Although the entries contain pictures, your copy should hold only their exact text.
========
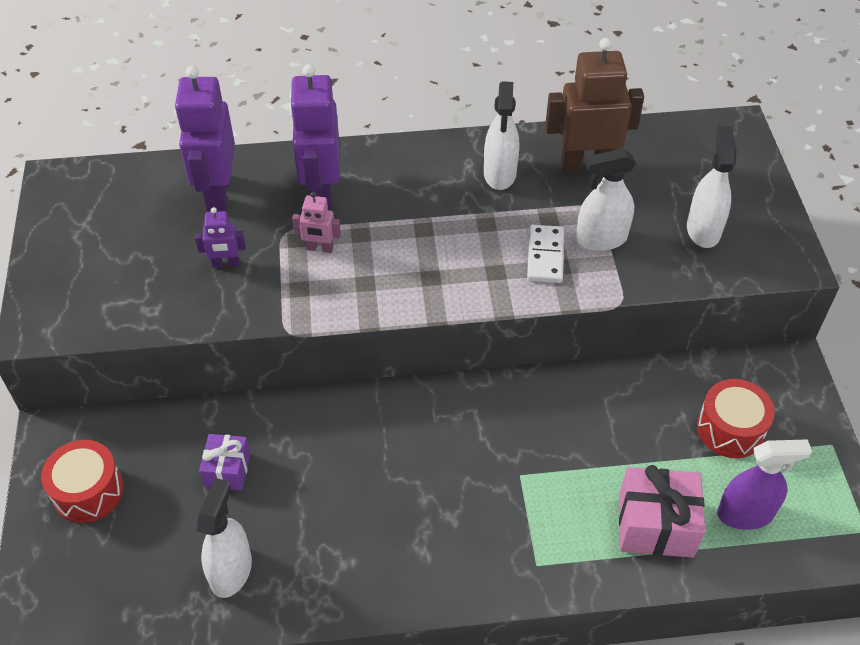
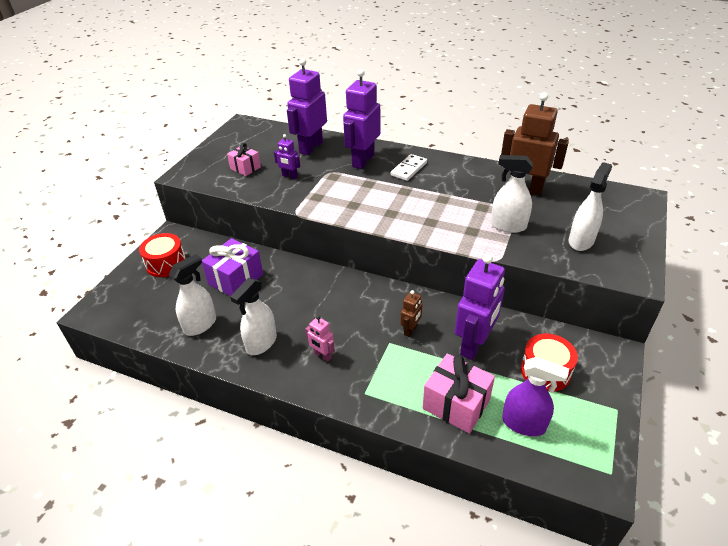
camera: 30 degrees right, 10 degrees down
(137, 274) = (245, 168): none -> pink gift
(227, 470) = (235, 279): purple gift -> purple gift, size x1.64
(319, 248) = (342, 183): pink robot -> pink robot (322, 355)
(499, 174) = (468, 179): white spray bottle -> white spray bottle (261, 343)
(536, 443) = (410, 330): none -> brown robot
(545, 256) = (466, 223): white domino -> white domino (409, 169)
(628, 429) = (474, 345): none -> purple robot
========
- _Exercise solution_
camera: 30 degrees right, 10 degrees down
(137, 274) = (245, 168): none -> pink gift
(227, 470) = (235, 279): purple gift -> purple gift, size x1.64
(319, 248) = (342, 183): pink robot -> pink robot (322, 355)
(499, 174) = (468, 179): white spray bottle -> white spray bottle (261, 343)
(536, 443) = (410, 330): none -> brown robot
(545, 256) = (466, 223): white domino -> white domino (409, 169)
(628, 429) = (474, 345): none -> purple robot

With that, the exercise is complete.